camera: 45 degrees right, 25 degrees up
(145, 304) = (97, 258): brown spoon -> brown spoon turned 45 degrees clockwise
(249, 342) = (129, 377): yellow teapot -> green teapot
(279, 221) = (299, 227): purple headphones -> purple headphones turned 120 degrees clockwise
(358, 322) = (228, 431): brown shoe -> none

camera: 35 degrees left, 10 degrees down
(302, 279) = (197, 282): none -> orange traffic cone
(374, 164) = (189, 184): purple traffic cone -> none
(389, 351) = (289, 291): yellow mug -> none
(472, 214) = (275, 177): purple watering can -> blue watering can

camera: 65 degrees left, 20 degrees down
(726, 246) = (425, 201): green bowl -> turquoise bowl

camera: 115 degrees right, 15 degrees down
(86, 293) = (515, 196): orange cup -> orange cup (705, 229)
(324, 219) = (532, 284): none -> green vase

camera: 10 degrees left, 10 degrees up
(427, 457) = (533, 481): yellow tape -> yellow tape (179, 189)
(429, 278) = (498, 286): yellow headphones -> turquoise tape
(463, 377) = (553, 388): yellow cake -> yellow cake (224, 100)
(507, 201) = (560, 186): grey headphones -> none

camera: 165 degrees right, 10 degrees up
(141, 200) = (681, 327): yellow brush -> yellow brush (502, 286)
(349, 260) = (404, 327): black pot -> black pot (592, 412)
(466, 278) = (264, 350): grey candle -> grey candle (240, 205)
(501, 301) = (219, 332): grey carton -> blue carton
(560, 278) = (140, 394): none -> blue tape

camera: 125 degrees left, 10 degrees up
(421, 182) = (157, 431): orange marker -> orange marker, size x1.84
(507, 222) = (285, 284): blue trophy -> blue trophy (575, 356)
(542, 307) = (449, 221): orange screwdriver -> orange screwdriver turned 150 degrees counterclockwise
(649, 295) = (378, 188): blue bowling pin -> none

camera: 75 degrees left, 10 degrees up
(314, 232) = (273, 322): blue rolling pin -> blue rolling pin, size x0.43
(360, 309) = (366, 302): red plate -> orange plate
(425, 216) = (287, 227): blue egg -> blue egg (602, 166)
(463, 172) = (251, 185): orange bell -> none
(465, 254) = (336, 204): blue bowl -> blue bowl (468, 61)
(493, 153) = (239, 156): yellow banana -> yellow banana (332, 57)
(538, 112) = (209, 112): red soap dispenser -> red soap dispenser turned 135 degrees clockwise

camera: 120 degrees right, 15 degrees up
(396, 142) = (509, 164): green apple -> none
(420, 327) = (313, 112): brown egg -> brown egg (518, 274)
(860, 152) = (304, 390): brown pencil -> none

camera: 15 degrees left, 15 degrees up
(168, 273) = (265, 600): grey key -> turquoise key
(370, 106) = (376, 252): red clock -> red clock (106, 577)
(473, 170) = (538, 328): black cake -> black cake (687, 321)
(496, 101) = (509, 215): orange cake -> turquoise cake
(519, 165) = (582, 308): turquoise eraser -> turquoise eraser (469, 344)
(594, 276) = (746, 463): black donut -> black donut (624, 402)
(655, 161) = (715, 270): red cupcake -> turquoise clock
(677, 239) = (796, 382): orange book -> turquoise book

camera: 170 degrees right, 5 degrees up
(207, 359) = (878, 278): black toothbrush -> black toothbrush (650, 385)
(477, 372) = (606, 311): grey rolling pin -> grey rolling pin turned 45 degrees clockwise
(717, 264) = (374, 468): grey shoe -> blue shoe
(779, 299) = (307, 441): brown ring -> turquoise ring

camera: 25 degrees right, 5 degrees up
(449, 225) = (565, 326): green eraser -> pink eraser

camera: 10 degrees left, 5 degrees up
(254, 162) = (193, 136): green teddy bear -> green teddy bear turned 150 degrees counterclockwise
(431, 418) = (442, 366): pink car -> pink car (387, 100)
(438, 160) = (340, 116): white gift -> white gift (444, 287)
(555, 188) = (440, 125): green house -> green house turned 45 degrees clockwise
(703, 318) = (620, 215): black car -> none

## Try it
Copy out every record exactly; leave nothing out.

## Your response
camera: 45 degrees right, 25 degrees up
(145, 304) = (97, 258): brown spoon -> brown spoon turned 45 degrees clockwise
(249, 342) = (129, 377): yellow teapot -> green teapot
(279, 221) = (299, 227): purple headphones -> purple headphones turned 120 degrees clockwise
(358, 322) = (228, 431): brown shoe -> none

camera: 35 degrees left, 10 degrees down
(302, 279) = (197, 282): none -> orange traffic cone
(374, 164) = (189, 184): purple traffic cone -> none
(389, 351) = (289, 291): yellow mug -> none
(472, 214) = (275, 177): purple watering can -> blue watering can

camera: 65 degrees left, 20 degrees down
(726, 246) = (425, 201): green bowl -> turquoise bowl

camera: 115 degrees right, 15 degrees down
(86, 293) = (515, 196): orange cup -> orange cup (705, 229)
(324, 219) = (532, 284): none -> green vase

camera: 10 degrees left, 10 degrees up
(427, 457) = (533, 481): yellow tape -> yellow tape (179, 189)
(429, 278) = (498, 286): yellow headphones -> turquoise tape
(463, 377) = (553, 388): yellow cake -> yellow cake (224, 100)
(507, 201) = (560, 186): grey headphones -> none

camera: 165 degrees right, 10 degrees up
(141, 200) = (681, 327): yellow brush -> yellow brush (502, 286)
(349, 260) = (404, 327): black pot -> black pot (592, 412)
(466, 278) = (264, 350): grey candle -> grey candle (240, 205)
(501, 301) = (219, 332): grey carton -> blue carton
(560, 278) = (140, 394): none -> blue tape

camera: 125 degrees left, 10 degrees up
(421, 182) = (157, 431): orange marker -> orange marker, size x1.84
(507, 222) = (285, 284): blue trophy -> blue trophy (575, 356)
(542, 307) = (449, 221): orange screwdriver -> orange screwdriver turned 150 degrees counterclockwise
(649, 295) = (378, 188): blue bowling pin -> none

camera: 75 degrees left, 10 degrees up
(314, 232) = (273, 322): blue rolling pin -> blue rolling pin, size x0.43
(360, 309) = (366, 302): red plate -> orange plate
(425, 216) = (287, 227): blue egg -> blue egg (602, 166)
(463, 172) = (251, 185): orange bell -> none
(465, 254) = (336, 204): blue bowl -> blue bowl (468, 61)
(493, 153) = (239, 156): yellow banana -> yellow banana (332, 57)
(538, 112) = (209, 112): red soap dispenser -> red soap dispenser turned 135 degrees clockwise

camera: 120 degrees right, 15 degrees up
(396, 142) = (509, 164): green apple -> none
(420, 327) = (313, 112): brown egg -> brown egg (518, 274)
(860, 152) = (304, 390): brown pencil -> none

camera: 15 degrees left, 15 degrees up
(168, 273) = (265, 600): grey key -> turquoise key
(370, 106) = (376, 252): red clock -> red clock (106, 577)
(473, 170) = (538, 328): black cake -> black cake (687, 321)
(496, 101) = (509, 215): orange cake -> turquoise cake
(519, 165) = (582, 308): turquoise eraser -> turquoise eraser (469, 344)
(594, 276) = (746, 463): black donut -> black donut (624, 402)
(655, 161) = (715, 270): red cupcake -> turquoise clock
(677, 239) = (796, 382): orange book -> turquoise book

camera: 170 degrees right, 5 degrees up
(207, 359) = (878, 278): black toothbrush -> black toothbrush (650, 385)
(477, 372) = (606, 311): grey rolling pin -> grey rolling pin turned 45 degrees clockwise
(717, 264) = (374, 468): grey shoe -> blue shoe
(779, 299) = (307, 441): brown ring -> turquoise ring

camera: 25 degrees right, 5 degrees up
(449, 225) = (565, 326): green eraser -> pink eraser

camera: 10 degrees left, 5 degrees up
(254, 162) = (193, 136): green teddy bear -> green teddy bear turned 150 degrees counterclockwise
(431, 418) = (442, 366): pink car -> pink car (387, 100)
(438, 160) = (340, 116): white gift -> white gift (444, 287)
(555, 188) = (440, 125): green house -> green house turned 45 degrees clockwise
(703, 318) = (620, 215): black car -> none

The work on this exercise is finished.